**TASK DETAILS**
Reproduce the entries beneath exactly, without their images.

[Records from a data source]
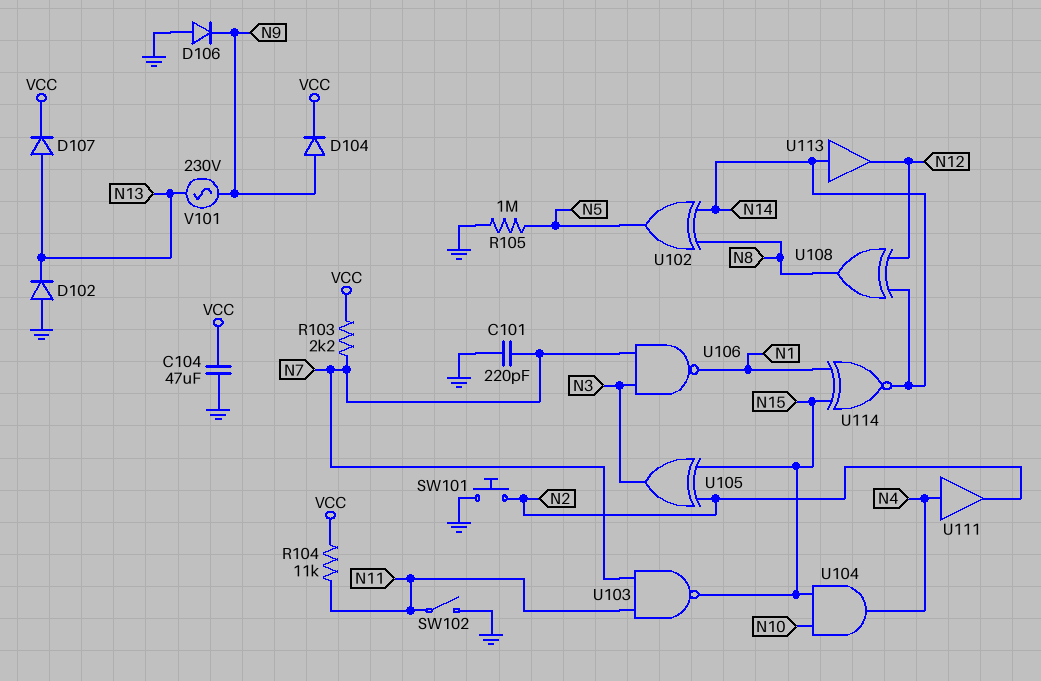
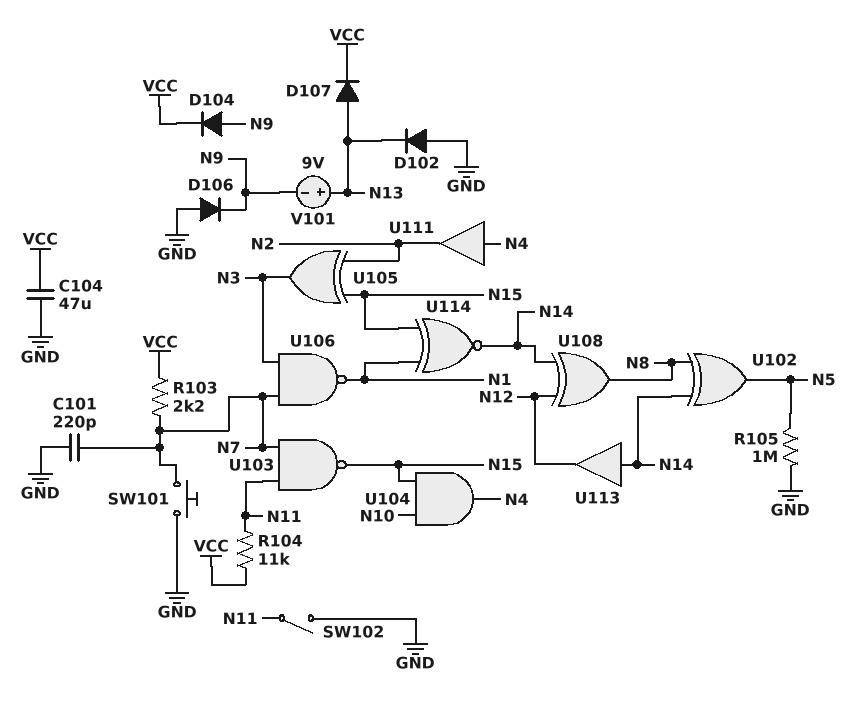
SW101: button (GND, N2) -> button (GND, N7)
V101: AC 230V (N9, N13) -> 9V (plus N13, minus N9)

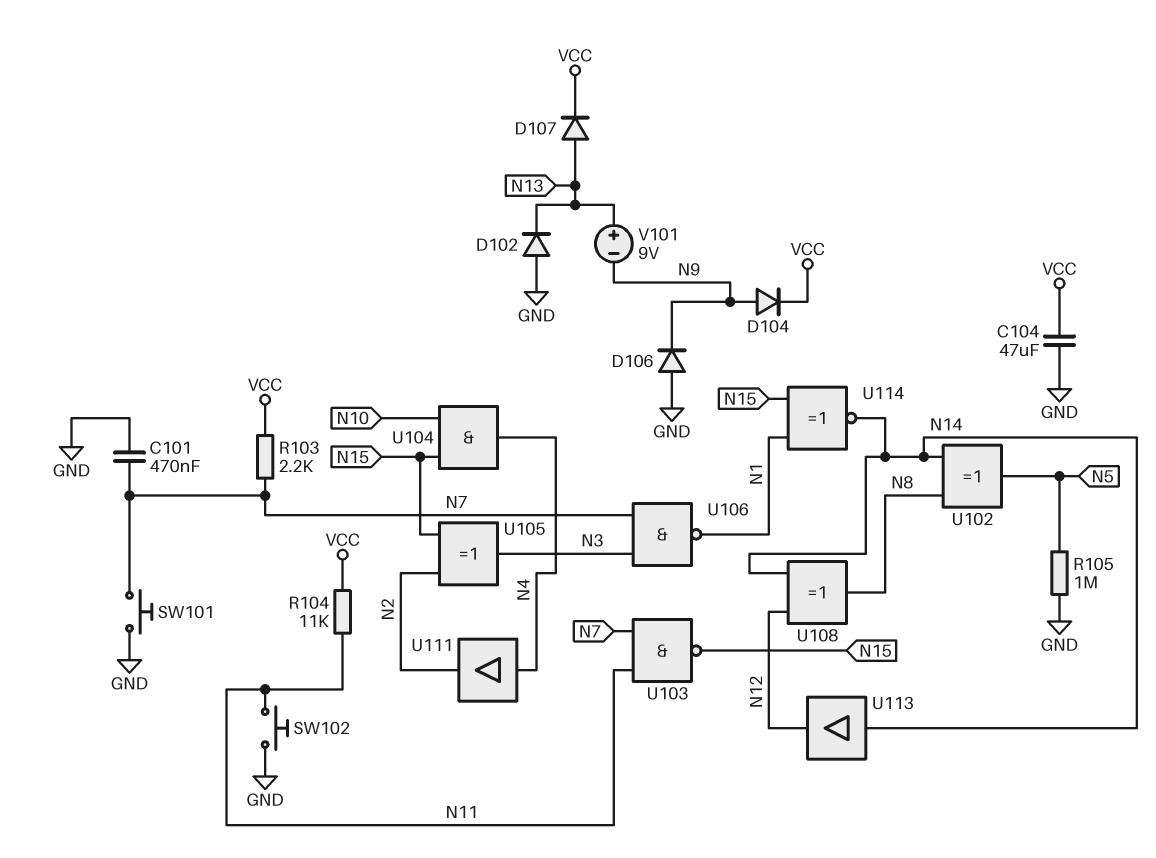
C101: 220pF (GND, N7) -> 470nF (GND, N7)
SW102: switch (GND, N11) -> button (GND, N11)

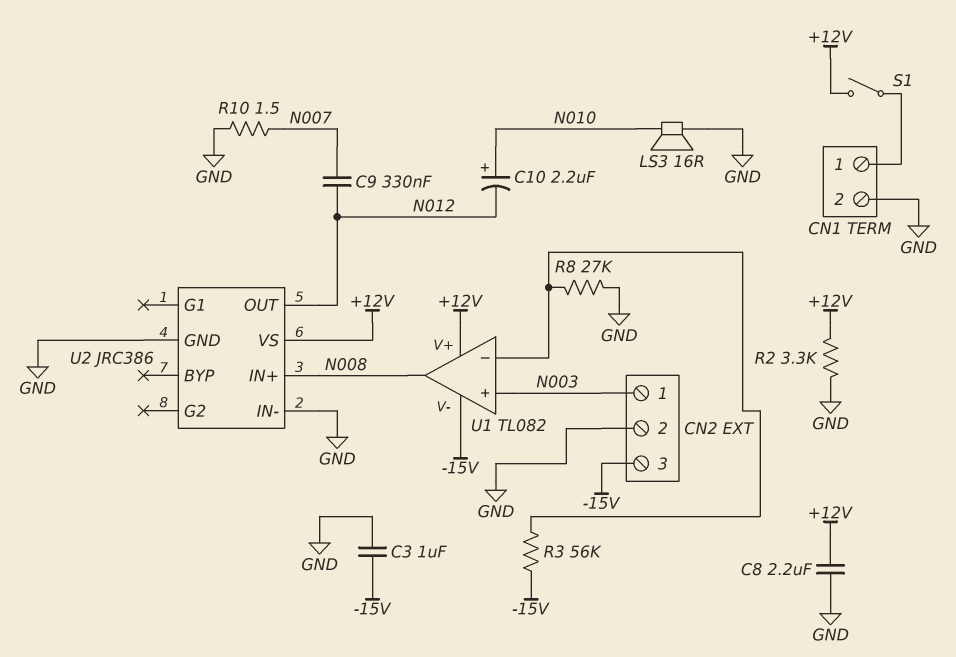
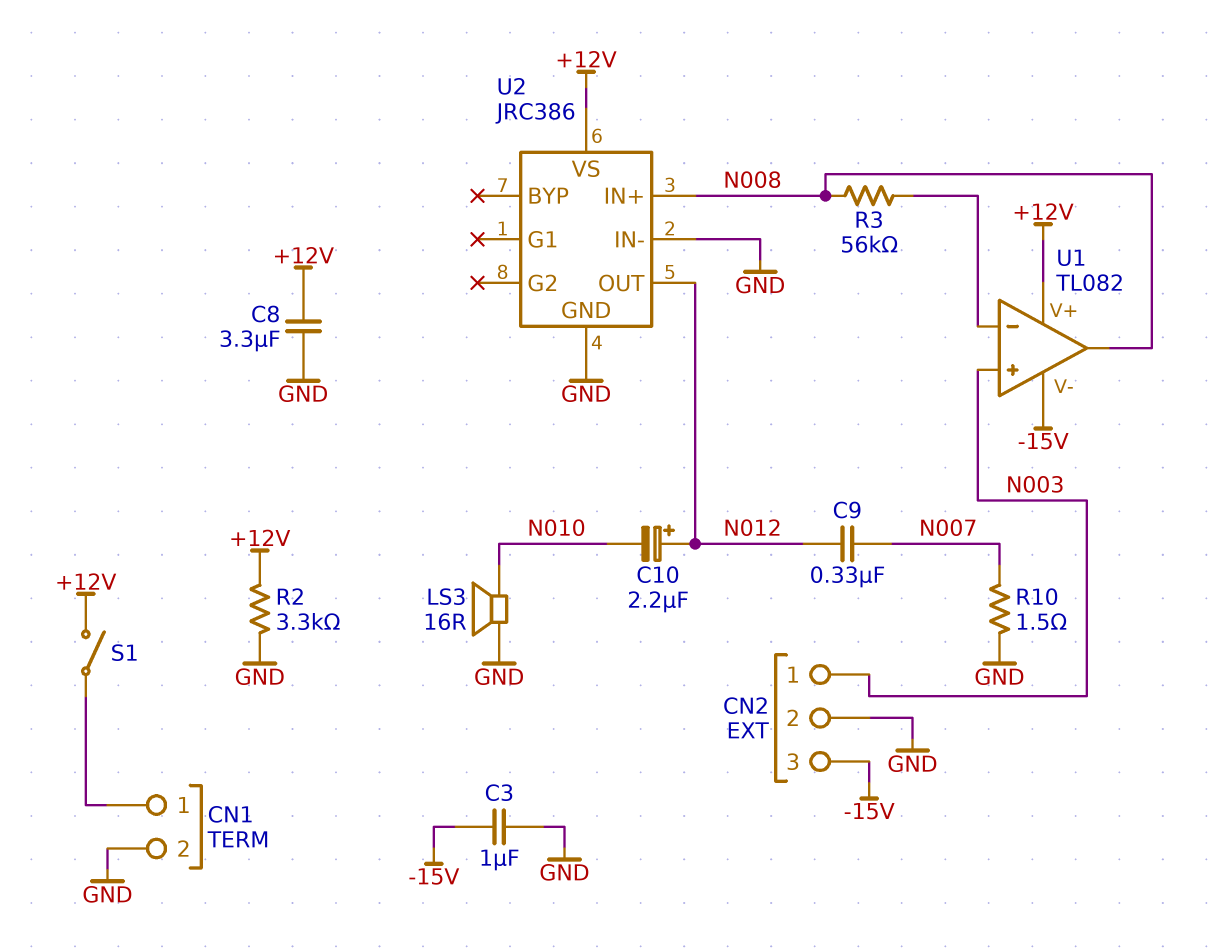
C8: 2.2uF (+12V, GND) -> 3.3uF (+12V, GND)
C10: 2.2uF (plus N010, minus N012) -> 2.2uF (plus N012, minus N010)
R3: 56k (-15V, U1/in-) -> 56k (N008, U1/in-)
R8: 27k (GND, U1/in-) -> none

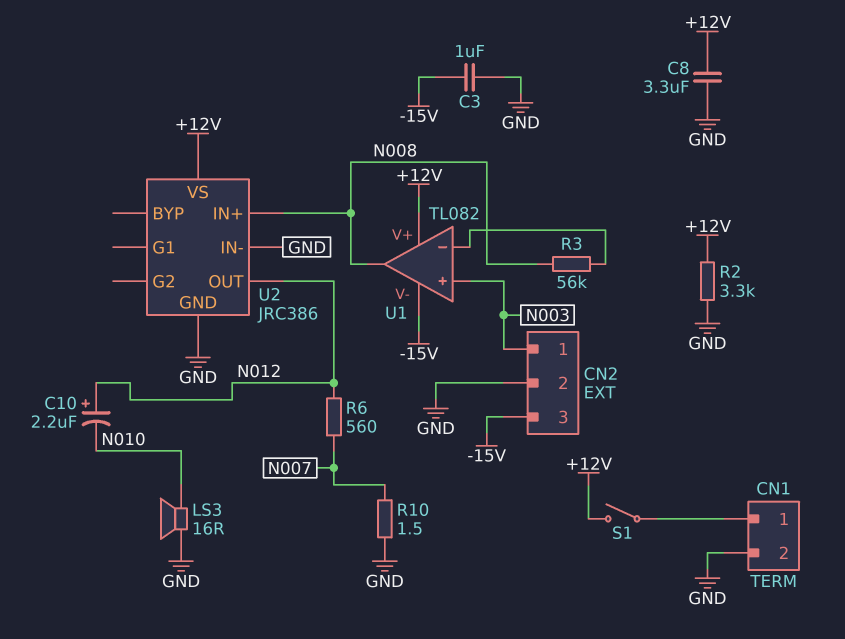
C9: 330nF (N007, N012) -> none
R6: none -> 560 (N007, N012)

**WRITTEN ANSWER**
SW101: button (GND, N2) -> button (GND, N7)
V101: AC 230V (N9, N13) -> 9V (plus N13, minus N9)

C101: 220pF (GND, N7) -> 470nF (GND, N7)
SW102: switch (GND, N11) -> button (GND, N11)

C8: 2.2uF (+12V, GND) -> 3.3uF (+12V, GND)
C10: 2.2uF (plus N010, minus N012) -> 2.2uF (plus N012, minus N010)
R3: 56k (-15V, U1/in-) -> 56k (N008, U1/in-)
R8: 27k (GND, U1/in-) -> none

C9: 330nF (N007, N012) -> none
R6: none -> 560 (N007, N012)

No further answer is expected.